Everything from the line containing "red circle: (165, 106) -> (352, 186), moved" down to the last line below should be set down exactly, and only that, without the pictures.
*-*-*
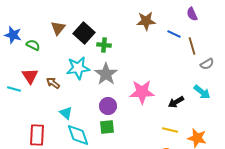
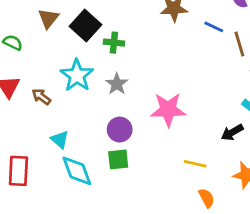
cyan star: (78, 68) -> (77, 75), turned -30
gray star: (106, 74) -> (117, 84), size x0.7
black arrow: (176, 102) -> (232, 132), moved
yellow line: (170, 130) -> (195, 164), moved

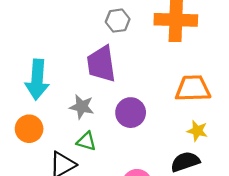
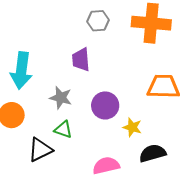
purple trapezoid: (101, 64) -> (81, 60), size x0.7
yellow star: (197, 131) -> (132, 127), moved

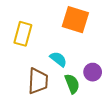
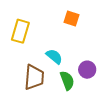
orange square: (75, 20) -> (71, 18), size x0.6

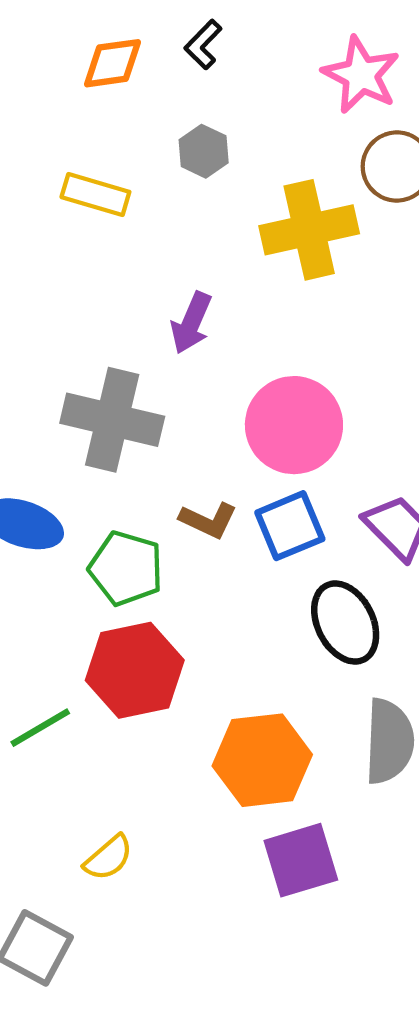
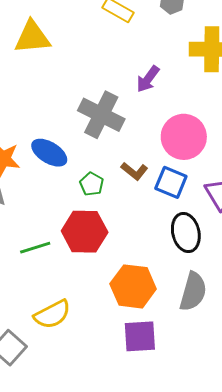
blue square: (290, 526) -> (171, 182), turned 32
green pentagon: (126, 568) -> (92, 184), size x0.7
yellow semicircle: (108, 858) -> (52, 314), size x1.5

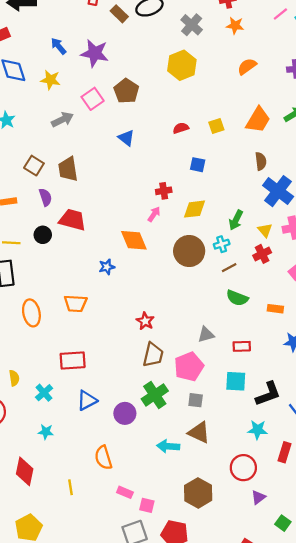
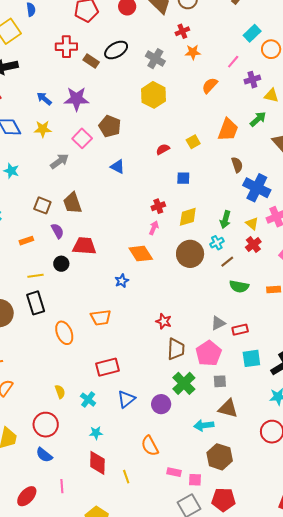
pink line: (280, 14) -> (233, 62), moved
red rectangle: (242, 346) -> (240, 330), moved
red diamond: (25, 471) -> (97, 463), moved
brown hexagon: (198, 493) -> (220, 457), moved

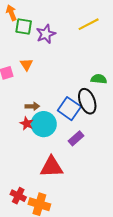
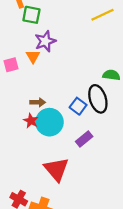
purple star: (46, 34) -> (45, 41), moved
blue square: (69, 109) -> (78, 106), size x0.7
red triangle: (52, 167) -> (56, 169), turned 50

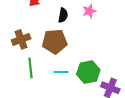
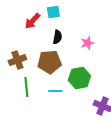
pink star: (89, 11) -> (87, 43), moved
green hexagon: (88, 72) -> (79, 78), moved

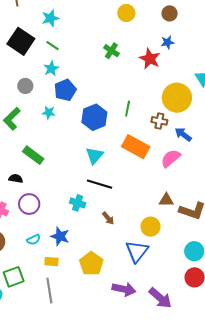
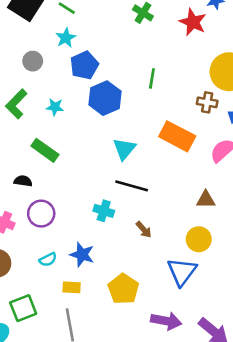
green line: (128, 109) -> (152, 78), moved
cyan star: (49, 113) -> (55, 107), moved
blue hexagon: (94, 117) -> (105, 98), moved
brown triangle: (166, 200) -> (206, 200), moved

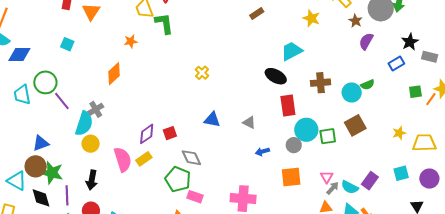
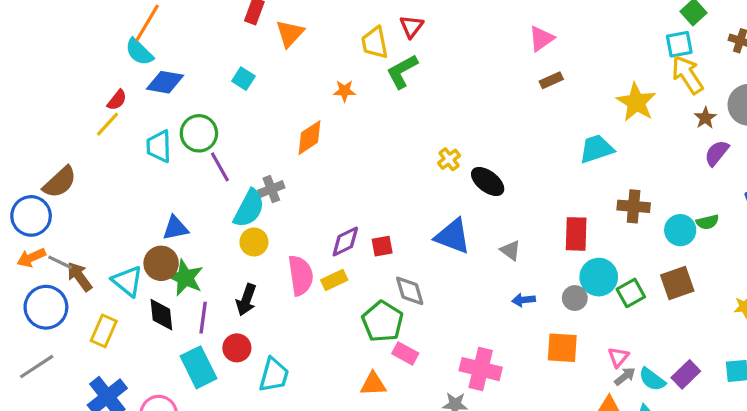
yellow star: (311, 18) -> (636, 102), size x1.4
green L-shape: (164, 23) -> (402, 71), turned -120
black ellipse: (276, 76) -> (488, 181), moved
blue triangle: (212, 120) -> (453, 236), size x1.4
green square: (328, 136) -> (631, 293), turned -30

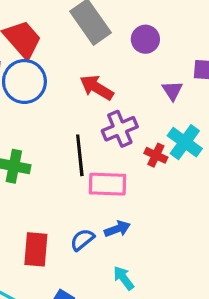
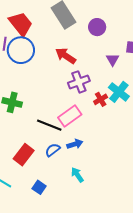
black line: (80, 155) -> (49, 125), moved, turned -65
red cross: (156, 155) -> (101, 99), turned 32
pink rectangle: (108, 184) -> (70, 116), turned -40
red rectangle: (36, 249) -> (24, 155), turned 30

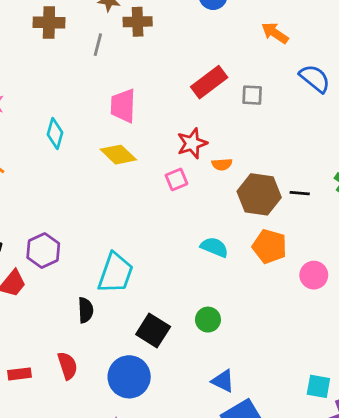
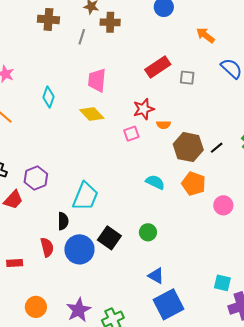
black line: (300, 193) -> (217, 148), turned -48
red semicircle: (67, 366) -> (47, 247), moved
blue circle: (129, 377) -> (79, 249), moved

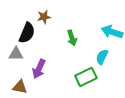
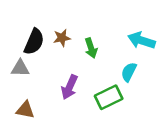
brown star: (44, 17) -> (62, 38), moved
purple arrow: (39, 69) -> (69, 87), moved

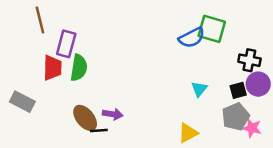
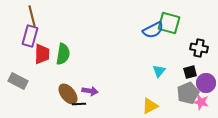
purple rectangle: (66, 44) -> (30, 36), moved
purple circle: (258, 84) -> (206, 83), moved

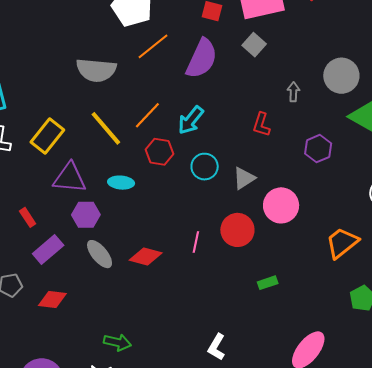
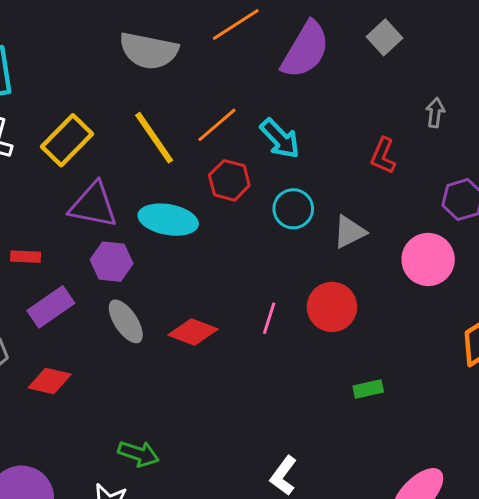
cyan arrow: (191, 120) -> (280, 139), turned -88
cyan ellipse: (121, 183) -> (168, 220), size x1.5
pink circle: (281, 205) -> (428, 259), moved
red rectangle: (28, 217) -> (26, 257), turned -60

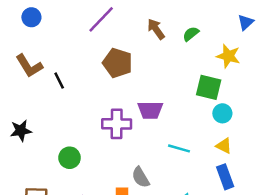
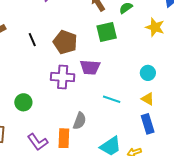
brown pentagon: (118, 63) -> (65, 42), moved
black line: (59, 81) -> (32, 40), moved
green square: (209, 87) -> (107, 32), moved, turned -30
gray semicircle: (141, 177) -> (80, 121), turned -132

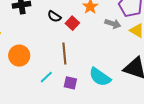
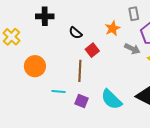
red square: (72, 23) -> (92, 50), moved
cyan line: (46, 77) -> (59, 92), turned 40

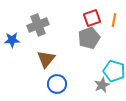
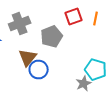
gray pentagon: (89, 38) -> (52, 36), moved
blue circle: (57, 84) -> (39, 70), moved

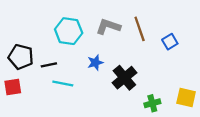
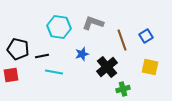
brown line: (140, 29) -> (122, 40), moved
yellow square: (186, 97) -> (150, 67), moved
green cross: (152, 103) -> (123, 89), moved

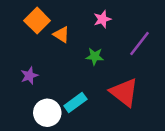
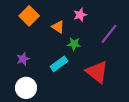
orange triangle: (61, 35) -> (58, 27), moved
cyan rectangle: (75, 103) -> (59, 64), moved
white circle: (47, 113) -> (26, 88), moved

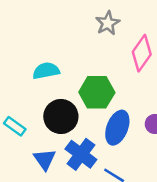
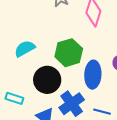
blue cross: (81, 154) -> (72, 104), turned 35

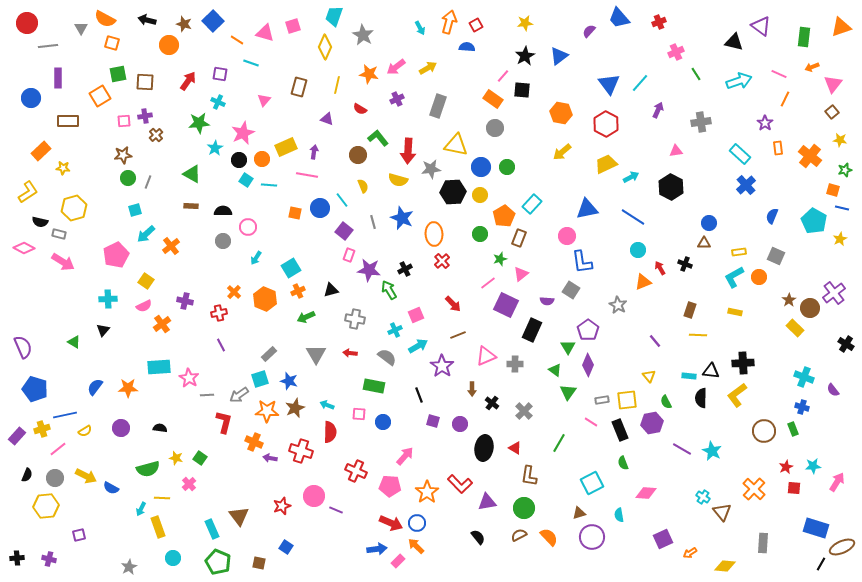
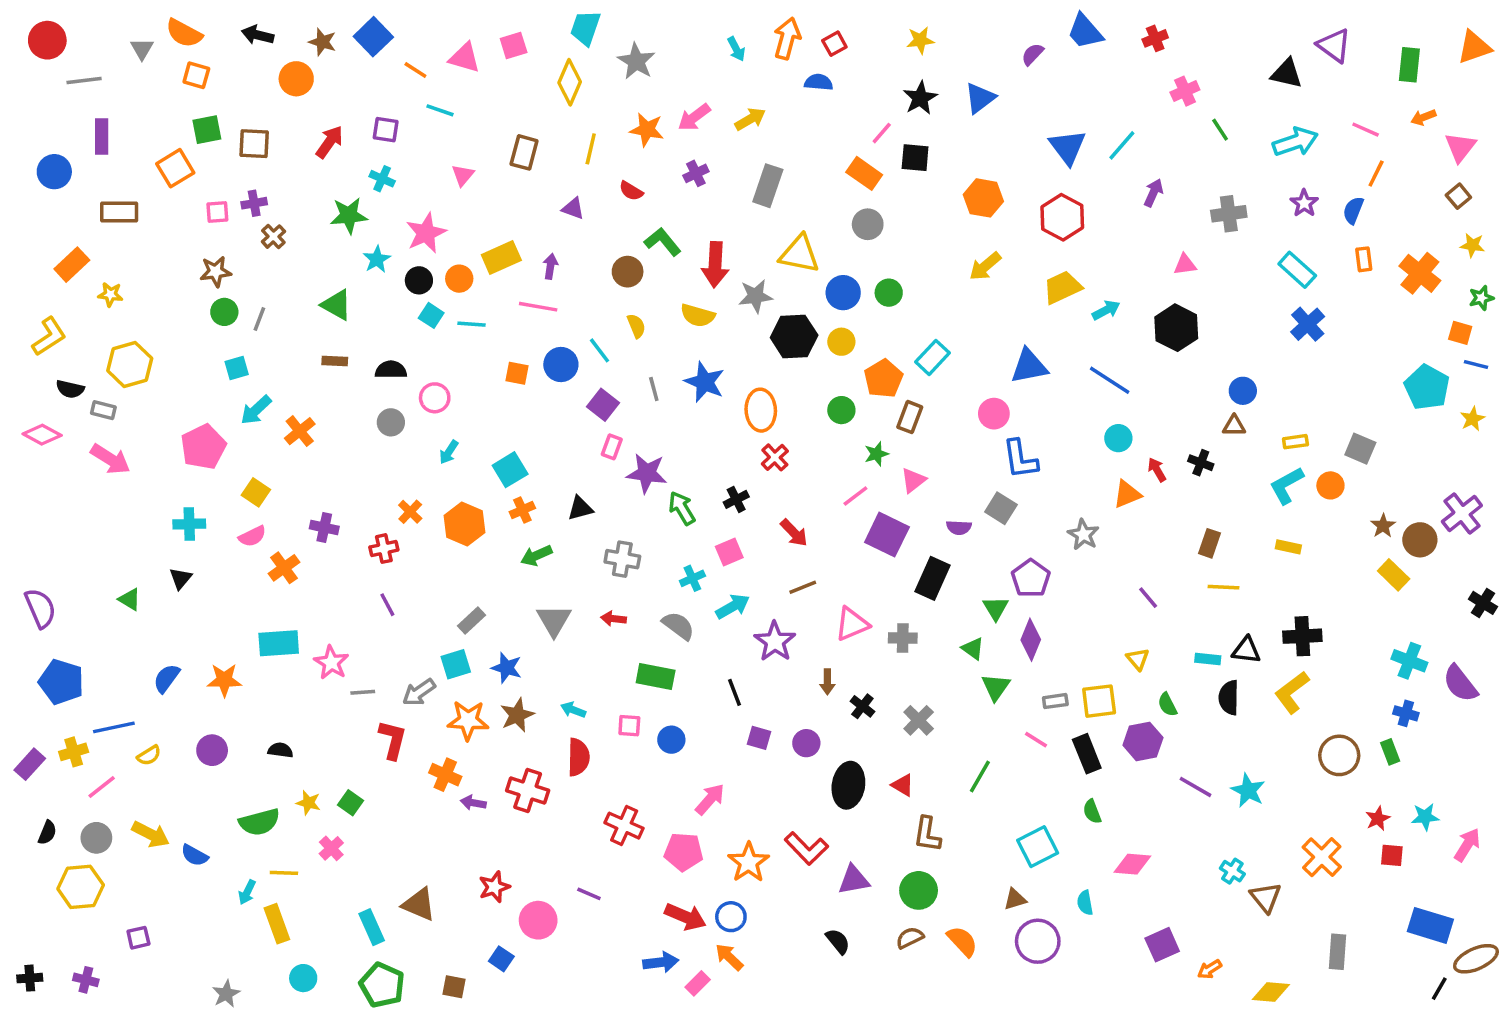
purple star: (765, 123) -> (1304, 203), moved
blue semicircle: (772, 216) -> (1353, 210), moved
black cross: (405, 269) -> (736, 499), moved
purple semicircle: (833, 390) -> (1460, 684), size x1.6
pink circle: (314, 496) -> (538, 920), moved
brown triangle: (239, 516) -> (419, 904), turned -30

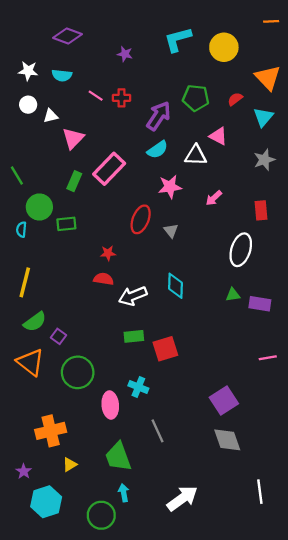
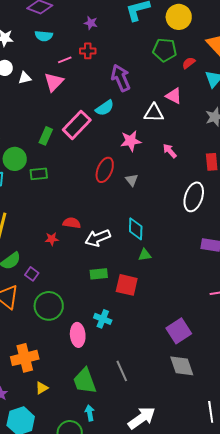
cyan semicircle: (62, 75) -> (44, 36), moved
pink line: (96, 96) -> (65, 60), turned -56
red cross: (122, 98) -> (88, 51), moved
green pentagon: (196, 98) -> (165, 50), moved
purple arrow: (159, 116) -> (121, 78), turned -56
pink triangle: (73, 138) -> (54, 82), moved
cyan semicircle: (158, 150) -> (105, 108), moved
pink arrow: (214, 198) -> (170, 151), turned 91
red star: (108, 253) -> (52, 239), moved
green triangle: (233, 295) -> (145, 255), moved
red square: (165, 349) -> (127, 285), turned 30
gray line: (158, 431) -> (122, 371), moved

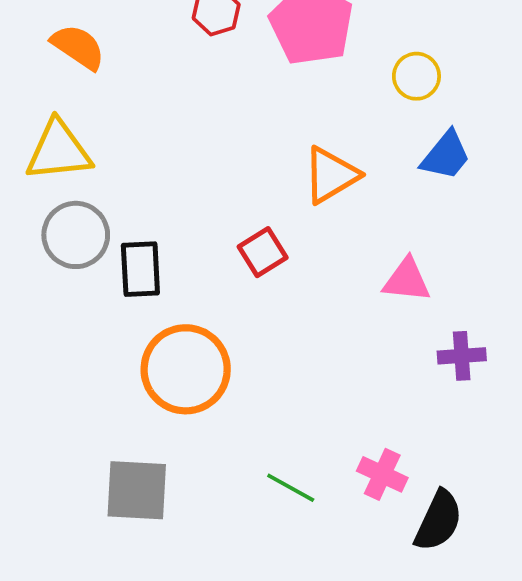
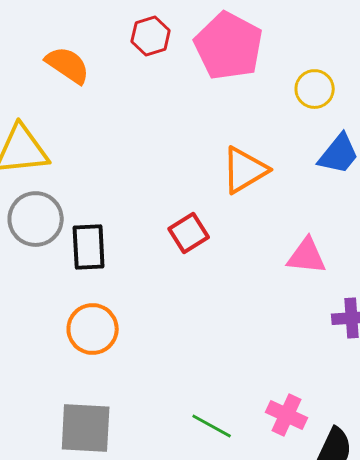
orange semicircle: (78, 47) -> (68, 65), moved
orange circle: (186, 369) -> (93, 329), moved, size x0.7

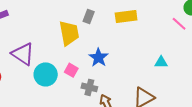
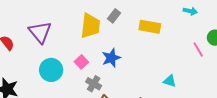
cyan circle: (46, 74) -> (51, 70), moved

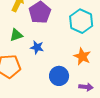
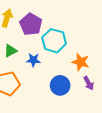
cyan hexagon: (81, 21) -> (54, 41), moved
purple arrow: (86, 87) -> (89, 83), moved, turned 64

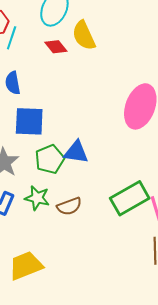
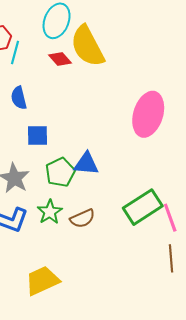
yellow semicircle: (84, 35) -> (87, 46), size x1.4
blue square: (29, 121) -> (38, 135), size x0.7
green star: (37, 198) -> (50, 212), turned 30

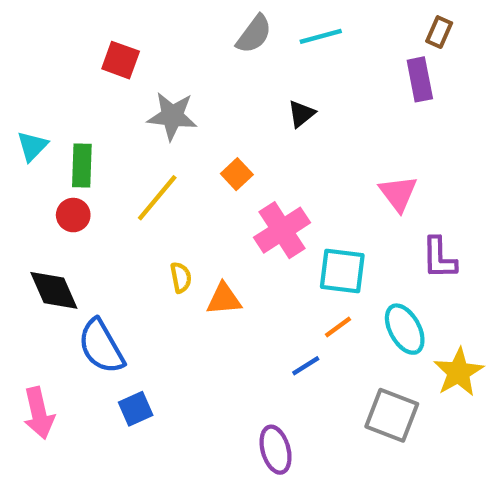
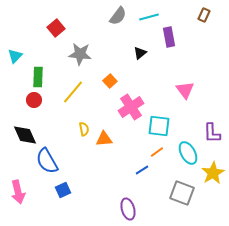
red square: (121, 60) -> (56, 28), turned 30
purple rectangle: (420, 79) -> (169, 37), moved
cyan triangle: (32, 146) -> (15, 56), moved
purple L-shape: (439, 258) -> (212, 133), moved

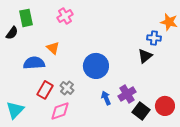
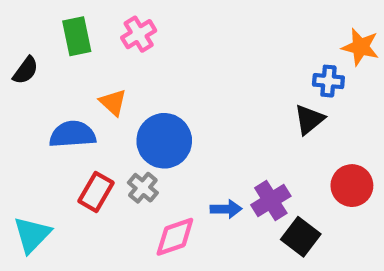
green rectangle: (26, 18) -> (77, 36), moved
blue circle: (96, 66) -> (164, 141), moved
blue arrow: (106, 98) -> (226, 209), turned 112
red circle: (165, 106) -> (352, 186), moved
pink diamond: (60, 111) -> (175, 237), moved

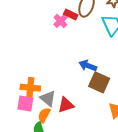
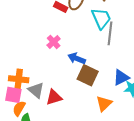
pink cross: (60, 21) -> (54, 42), moved
orange semicircle: (44, 115) -> (19, 108), moved

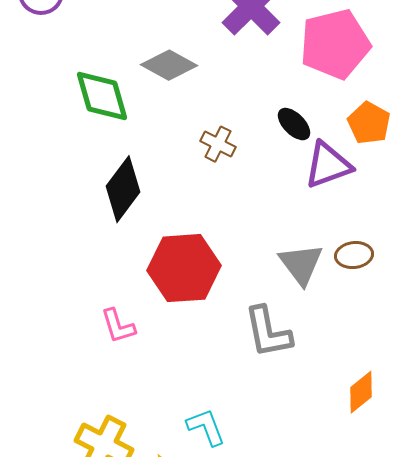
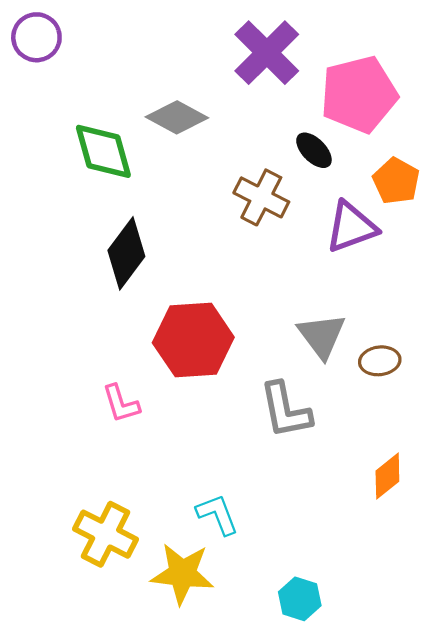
black ellipse: (294, 124) -> (314, 150), moved
brown cross: (218, 144) -> (261, 197), moved, size x1.4
brown ellipse: (354, 255) -> (380, 361), moved

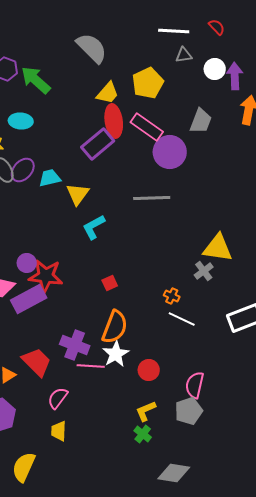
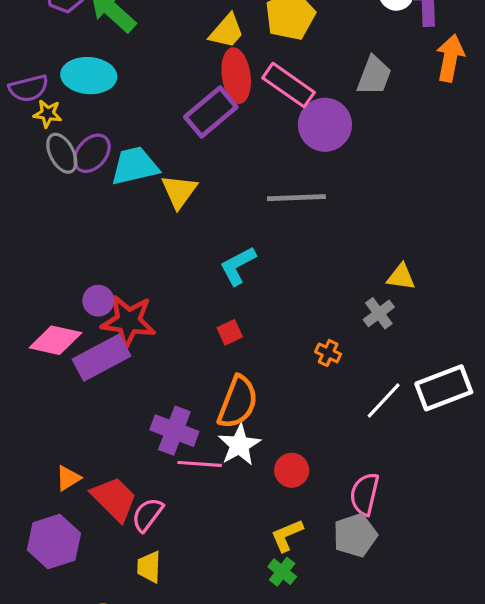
cyan ellipse: (21, 121) -> (89, 76), size x1.4
cyan trapezoid: (50, 178) -> (135, 166), size x1.4
cyan L-shape: (94, 227) -> (238, 266), moved
yellow triangle: (218, 248) -> (401, 277), size x0.6
white line: (182, 319) -> (384, 401), moved, turned -72
red trapezoid: (37, 362) -> (114, 499), moved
*-*-*
ANSWER:
red circle: (165, 106) -> (352, 186), moved
pink diamond: (60, 111) -> (175, 237), moved

pink cross: (60, 21) -> (54, 42), moved
orange semicircle: (44, 115) -> (19, 108), moved

black ellipse: (294, 124) -> (314, 150), moved
brown cross: (218, 144) -> (261, 197), moved, size x1.4
brown ellipse: (354, 255) -> (380, 361), moved

cyan ellipse: (21, 121) -> (89, 76), size x1.4
cyan trapezoid: (50, 178) -> (135, 166), size x1.4
cyan L-shape: (94, 227) -> (238, 266), moved
yellow triangle: (218, 248) -> (401, 277), size x0.6
white line: (182, 319) -> (384, 401), moved, turned -72
red trapezoid: (37, 362) -> (114, 499), moved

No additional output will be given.